_WORK REQUEST_
The answer should hold every line of the listing, unchanged and free of images.

━━━━━ STORED DATA ━━━━━

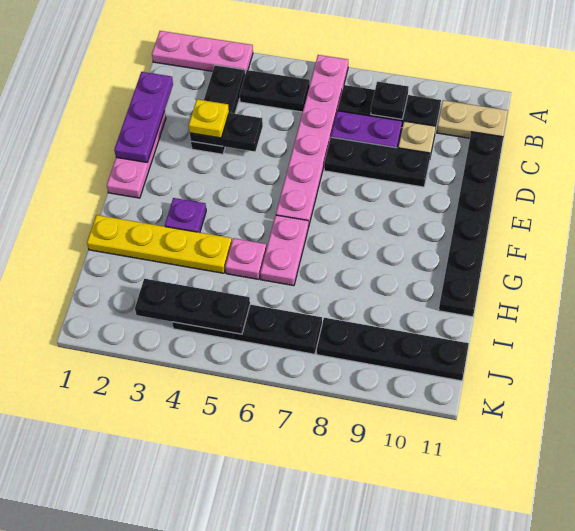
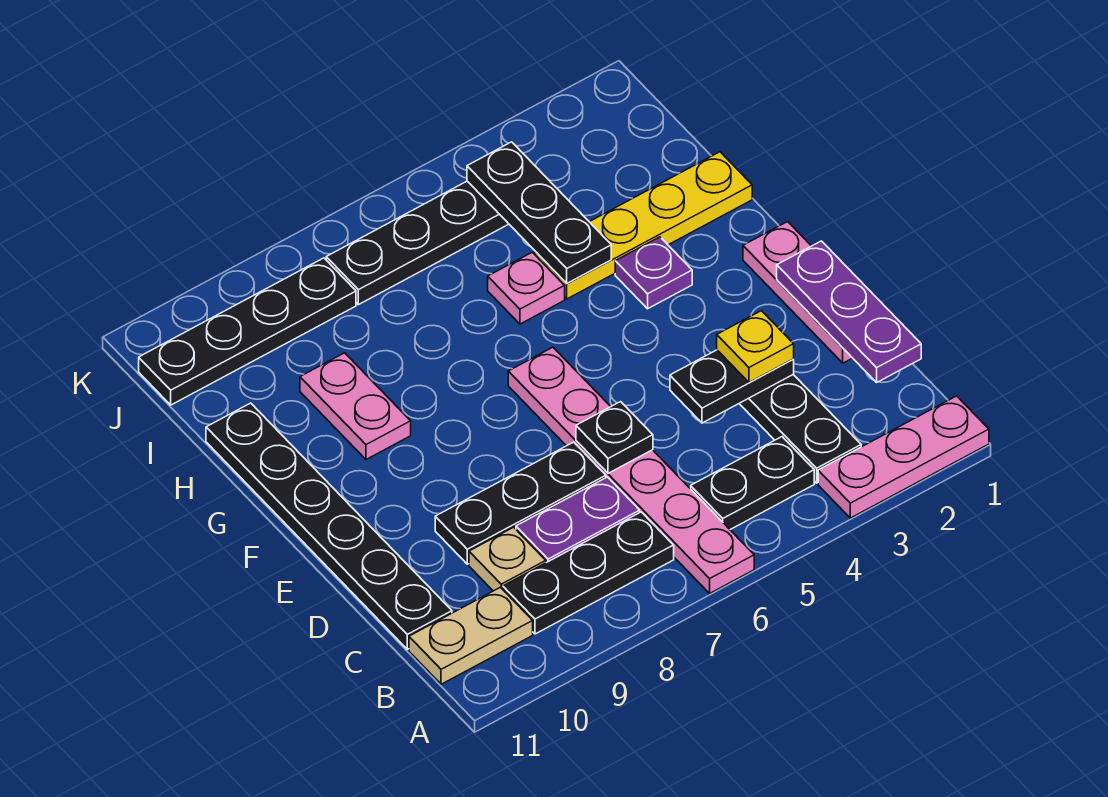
black plate B8 level 2 -> black plate D6 level 2
pink plate G6:H6 level 1 -> pink plate G9:H9 level 1
black plate J3:J5 level 2 -> black plate H4:J4 level 2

━━━━━

_PROBLEM SOLUTION_
black plate B8 level 2 -> black plate D6 level 2
pink plate G6:H6 level 1 -> pink plate G9:H9 level 1
black plate J3:J5 level 2 -> black plate H4:J4 level 2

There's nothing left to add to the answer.